— The problem —
Copy all records exactly; omit pictures.

— Record set —
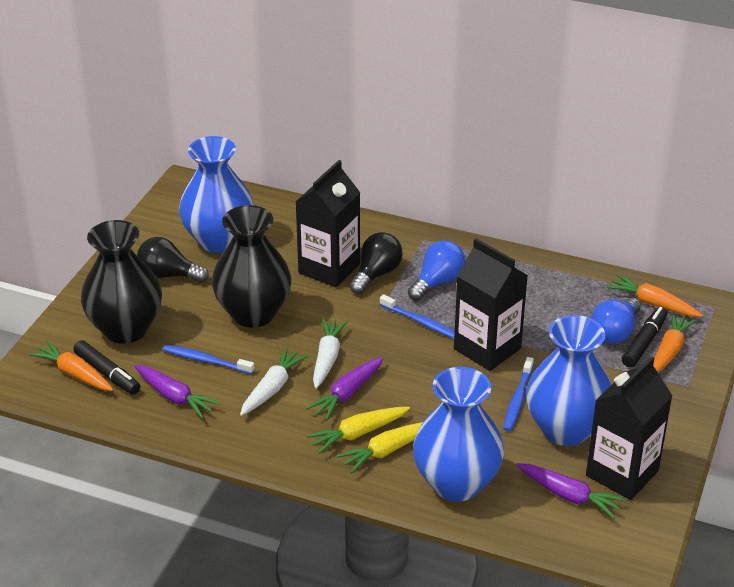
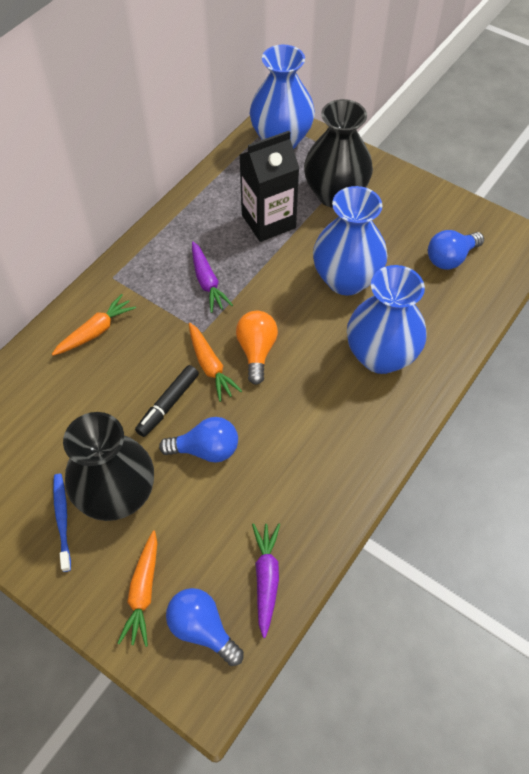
black carton: 3 -> 1
black light bulb: 2 -> 0
black marker: 2 -> 1
blue light bulb: 2 -> 3
blue toothbrush: 3 -> 1
orange light bulb: 0 -> 1
purple carrot: 3 -> 2
white carrot: 2 -> 0
yellow carrot: 2 -> 0

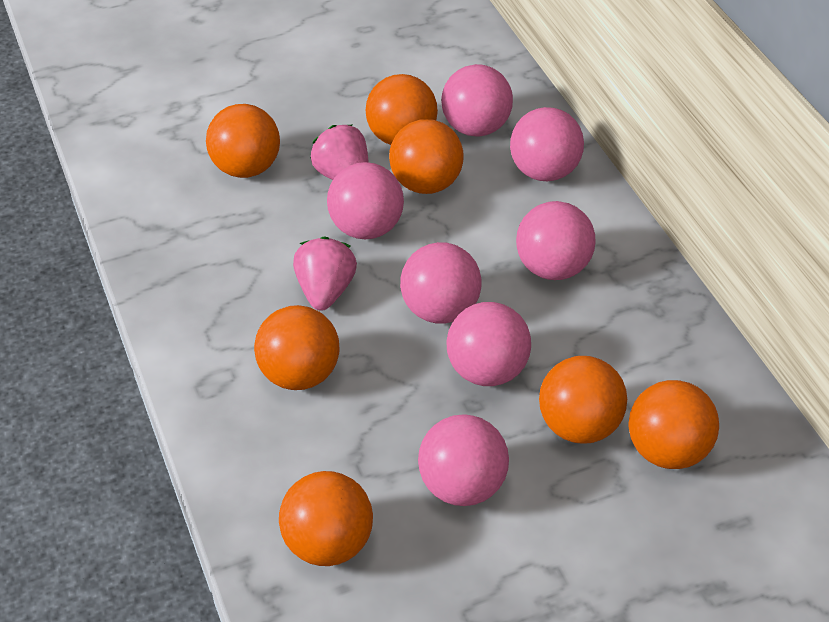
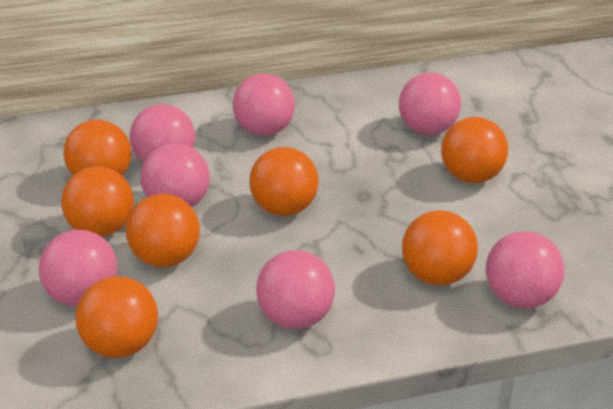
pink strawberry: 2 -> 0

— Task solution —
black carton: 3 -> 1
black light bulb: 2 -> 0
black marker: 2 -> 1
blue light bulb: 2 -> 3
blue toothbrush: 3 -> 1
orange light bulb: 0 -> 1
purple carrot: 3 -> 2
white carrot: 2 -> 0
yellow carrot: 2 -> 0

pink strawberry: 2 -> 0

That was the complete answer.